● **AIM OF THE TASK**:
Repeat all of the data below word for word, keeping no images.

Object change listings
· · · · ·

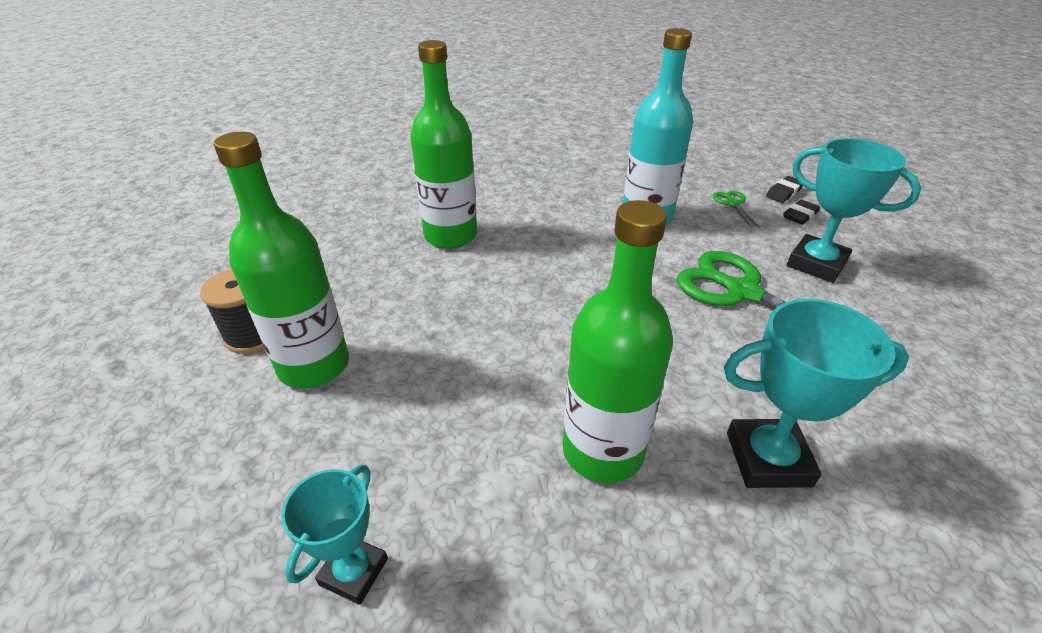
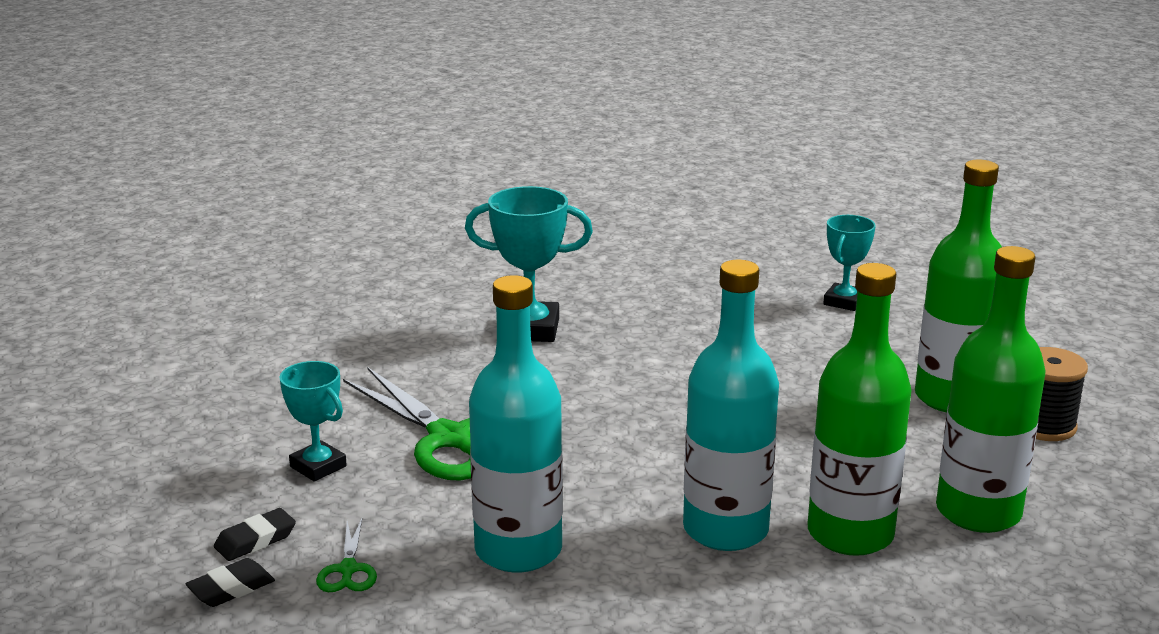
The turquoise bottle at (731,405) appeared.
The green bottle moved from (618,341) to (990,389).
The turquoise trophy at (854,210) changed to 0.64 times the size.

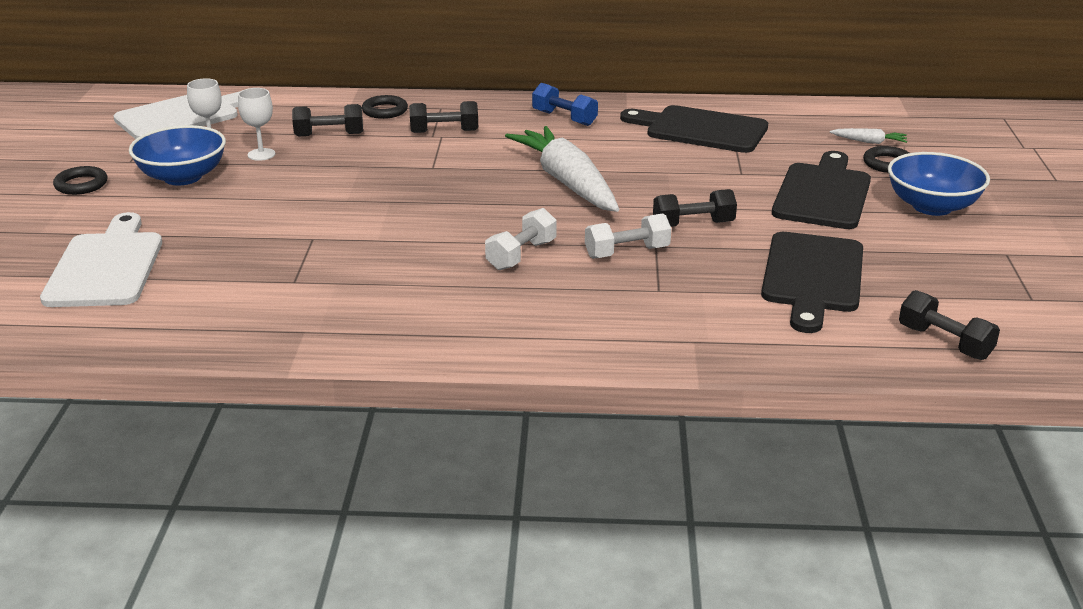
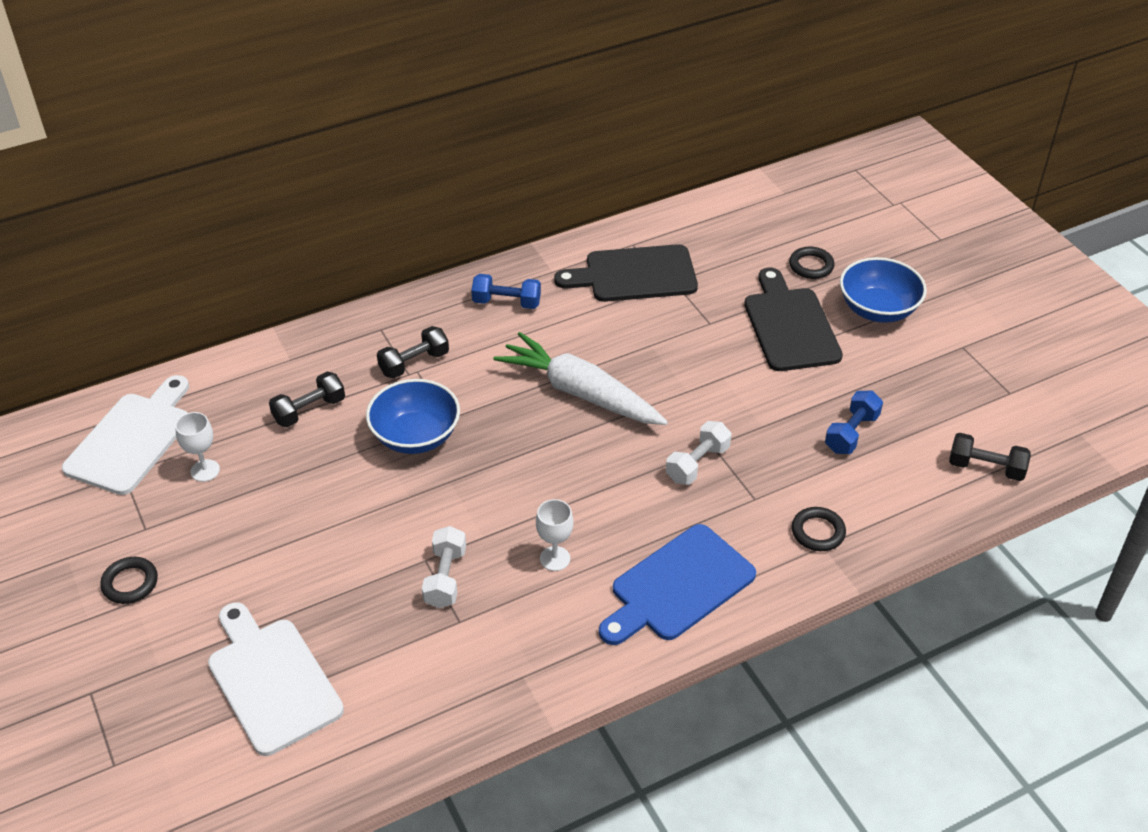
The black dumbbell at (695,208) disappeared.
The white carrot at (868,136) disappeared.
The blue cutting board at (677,584) appeared.
The blue bowl moved from (177,155) to (413,416).
The white goblet moved from (256,124) to (554,535).
The black ring moved from (385,107) to (819,529).
The white dumbbell moved from (521,239) to (444,567).
The black cutting board at (812,282) was replaced by the blue dumbbell at (854,422).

· · · · ·

● **TASK ANSWER**:
The turquoise bottle at (731,405) appeared.
The green bottle moved from (618,341) to (990,389).
The turquoise trophy at (854,210) changed to 0.64 times the size.

The black dumbbell at (695,208) disappeared.
The white carrot at (868,136) disappeared.
The blue cutting board at (677,584) appeared.
The blue bowl moved from (177,155) to (413,416).
The white goblet moved from (256,124) to (554,535).
The black ring moved from (385,107) to (819,529).
The white dumbbell moved from (521,239) to (444,567).
The black cutting board at (812,282) was replaced by the blue dumbbell at (854,422).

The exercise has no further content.